WHAT TO WORK ON >> Each line in the records below, from the one that contains "KEYS pin K3: RX -> A2" to the one that contains "BARO3 pin SCL: D2 -> D1", should be reproduced exactly, the first and last included.

RECORD EXCERPTS >>
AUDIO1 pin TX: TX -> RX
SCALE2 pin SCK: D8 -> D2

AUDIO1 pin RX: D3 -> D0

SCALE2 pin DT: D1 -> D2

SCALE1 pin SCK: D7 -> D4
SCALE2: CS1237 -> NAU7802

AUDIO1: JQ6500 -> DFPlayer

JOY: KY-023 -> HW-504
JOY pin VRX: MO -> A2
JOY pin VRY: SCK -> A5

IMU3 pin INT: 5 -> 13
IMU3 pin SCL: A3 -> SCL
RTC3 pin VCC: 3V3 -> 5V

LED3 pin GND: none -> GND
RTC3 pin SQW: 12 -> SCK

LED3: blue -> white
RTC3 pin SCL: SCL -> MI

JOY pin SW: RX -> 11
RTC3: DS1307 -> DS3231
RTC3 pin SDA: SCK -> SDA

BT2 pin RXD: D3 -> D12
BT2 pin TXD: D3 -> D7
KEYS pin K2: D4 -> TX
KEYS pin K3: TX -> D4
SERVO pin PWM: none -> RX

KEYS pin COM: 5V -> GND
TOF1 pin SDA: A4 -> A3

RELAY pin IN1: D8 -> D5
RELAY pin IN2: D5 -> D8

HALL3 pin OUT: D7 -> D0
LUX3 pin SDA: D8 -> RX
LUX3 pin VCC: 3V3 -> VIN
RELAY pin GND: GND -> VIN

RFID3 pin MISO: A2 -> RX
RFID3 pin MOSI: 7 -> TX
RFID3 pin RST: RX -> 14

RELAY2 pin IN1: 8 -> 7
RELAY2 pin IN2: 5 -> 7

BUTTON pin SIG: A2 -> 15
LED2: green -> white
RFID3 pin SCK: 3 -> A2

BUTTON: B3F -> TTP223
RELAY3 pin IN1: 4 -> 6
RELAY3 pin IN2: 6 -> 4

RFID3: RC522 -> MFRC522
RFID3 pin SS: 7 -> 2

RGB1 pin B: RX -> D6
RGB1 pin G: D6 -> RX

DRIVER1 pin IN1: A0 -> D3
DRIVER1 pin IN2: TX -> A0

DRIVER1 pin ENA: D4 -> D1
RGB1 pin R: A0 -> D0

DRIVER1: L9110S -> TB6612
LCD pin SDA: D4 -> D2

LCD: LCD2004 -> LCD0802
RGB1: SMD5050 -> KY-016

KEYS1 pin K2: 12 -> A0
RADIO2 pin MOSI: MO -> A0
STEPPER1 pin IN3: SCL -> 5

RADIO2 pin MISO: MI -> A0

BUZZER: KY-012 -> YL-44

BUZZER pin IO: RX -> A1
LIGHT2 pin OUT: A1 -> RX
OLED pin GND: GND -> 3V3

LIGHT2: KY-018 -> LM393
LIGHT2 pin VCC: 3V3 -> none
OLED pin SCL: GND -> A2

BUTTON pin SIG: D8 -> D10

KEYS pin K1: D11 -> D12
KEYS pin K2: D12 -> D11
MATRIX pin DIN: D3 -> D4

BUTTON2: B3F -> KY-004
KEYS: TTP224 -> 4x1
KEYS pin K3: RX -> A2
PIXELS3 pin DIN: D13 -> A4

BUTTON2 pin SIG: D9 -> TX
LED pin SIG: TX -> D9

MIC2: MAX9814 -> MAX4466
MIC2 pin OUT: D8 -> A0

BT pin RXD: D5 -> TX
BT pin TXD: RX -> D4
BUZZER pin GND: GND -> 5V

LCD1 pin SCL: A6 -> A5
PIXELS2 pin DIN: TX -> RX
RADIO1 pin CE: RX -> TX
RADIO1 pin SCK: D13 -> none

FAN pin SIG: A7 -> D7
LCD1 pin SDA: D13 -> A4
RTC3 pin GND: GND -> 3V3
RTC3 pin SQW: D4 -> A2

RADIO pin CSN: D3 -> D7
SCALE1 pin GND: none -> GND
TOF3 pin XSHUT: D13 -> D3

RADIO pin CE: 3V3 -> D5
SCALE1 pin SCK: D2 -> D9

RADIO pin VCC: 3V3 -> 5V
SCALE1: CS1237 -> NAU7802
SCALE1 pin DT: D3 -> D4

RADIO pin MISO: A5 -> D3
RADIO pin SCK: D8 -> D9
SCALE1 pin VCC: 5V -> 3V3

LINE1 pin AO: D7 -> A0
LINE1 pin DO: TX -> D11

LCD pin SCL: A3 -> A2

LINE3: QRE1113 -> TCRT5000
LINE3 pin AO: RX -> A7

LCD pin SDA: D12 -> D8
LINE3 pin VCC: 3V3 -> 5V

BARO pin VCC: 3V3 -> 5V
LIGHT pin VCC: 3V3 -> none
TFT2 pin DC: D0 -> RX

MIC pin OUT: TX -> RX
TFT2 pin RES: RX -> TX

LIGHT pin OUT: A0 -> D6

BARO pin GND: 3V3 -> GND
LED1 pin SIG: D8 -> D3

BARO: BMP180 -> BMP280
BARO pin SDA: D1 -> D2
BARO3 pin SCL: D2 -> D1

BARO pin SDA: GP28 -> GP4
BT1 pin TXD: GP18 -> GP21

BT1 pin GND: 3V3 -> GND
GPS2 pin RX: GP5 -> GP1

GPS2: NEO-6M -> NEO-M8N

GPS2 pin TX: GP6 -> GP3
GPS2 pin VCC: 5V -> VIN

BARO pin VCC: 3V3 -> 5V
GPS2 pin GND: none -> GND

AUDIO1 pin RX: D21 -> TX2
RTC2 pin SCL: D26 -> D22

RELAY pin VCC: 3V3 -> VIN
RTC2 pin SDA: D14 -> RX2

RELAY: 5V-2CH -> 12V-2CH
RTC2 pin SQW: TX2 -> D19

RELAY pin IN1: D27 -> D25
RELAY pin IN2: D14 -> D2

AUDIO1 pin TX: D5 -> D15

FINISHED EXERCISE >>
KEYS pin K3: RX -> A2
PIXELS3 pin DIN: D13 -> A4

BUTTON2 pin SIG: D9 -> TX
LED pin SIG: TX -> D9

MIC2: MAX9814 -> MAX4466
MIC2 pin OUT: D8 -> A0

BT pin RXD: D5 -> TX
BT pin TXD: RX -> D4
BUZZER pin GND: GND -> 5V

LCD1 pin SCL: A6 -> A5
PIXELS2 pin DIN: TX -> RX
RADIO1 pin CE: RX -> TX
RADIO1 pin SCK: D13 -> none

FAN pin SIG: A7 -> D7
LCD1 pin SDA: D13 -> A4
RTC3 pin GND: GND -> 3V3
RTC3 pin SQW: D4 -> A2

RADIO pin CSN: D3 -> D7
SCALE1 pin GND: none -> GND
TOF3 pin XSHUT: D13 -> D3

RADIO pin CE: 3V3 -> D5
SCALE1 pin SCK: D2 -> D9

RADIO pin VCC: 3V3 -> 5V
SCALE1: CS1237 -> NAU7802
SCALE1 pin DT: D3 -> D4

RADIO pin MISO: A5 -> D3
RADIO pin SCK: D8 -> D9
SCALE1 pin VCC: 5V -> 3V3

LINE1 pin AO: D7 -> A0
LINE1 pin DO: TX -> D11

LCD pin SCL: A3 -> A2

LINE3: QRE1113 -> TCRT5000
LINE3 pin AO: RX -> A7

LCD pin SDA: D12 -> D8
LINE3 pin VCC: 3V3 -> 5V

BARO pin VCC: 3V3 -> 5V
LIGHT pin VCC: 3V3 -> none
TFT2 pin DC: D0 -> RX

MIC pin OUT: TX -> RX
TFT2 pin RES: RX -> TX

LIGHT pin OUT: A0 -> D6

BARO pin GND: 3V3 -> GND
LED1 pin SIG: D8 -> D3

BARO: BMP180 -> BMP280
BARO pin SDA: D1 -> D2
BARO3 pin SCL: D2 -> D1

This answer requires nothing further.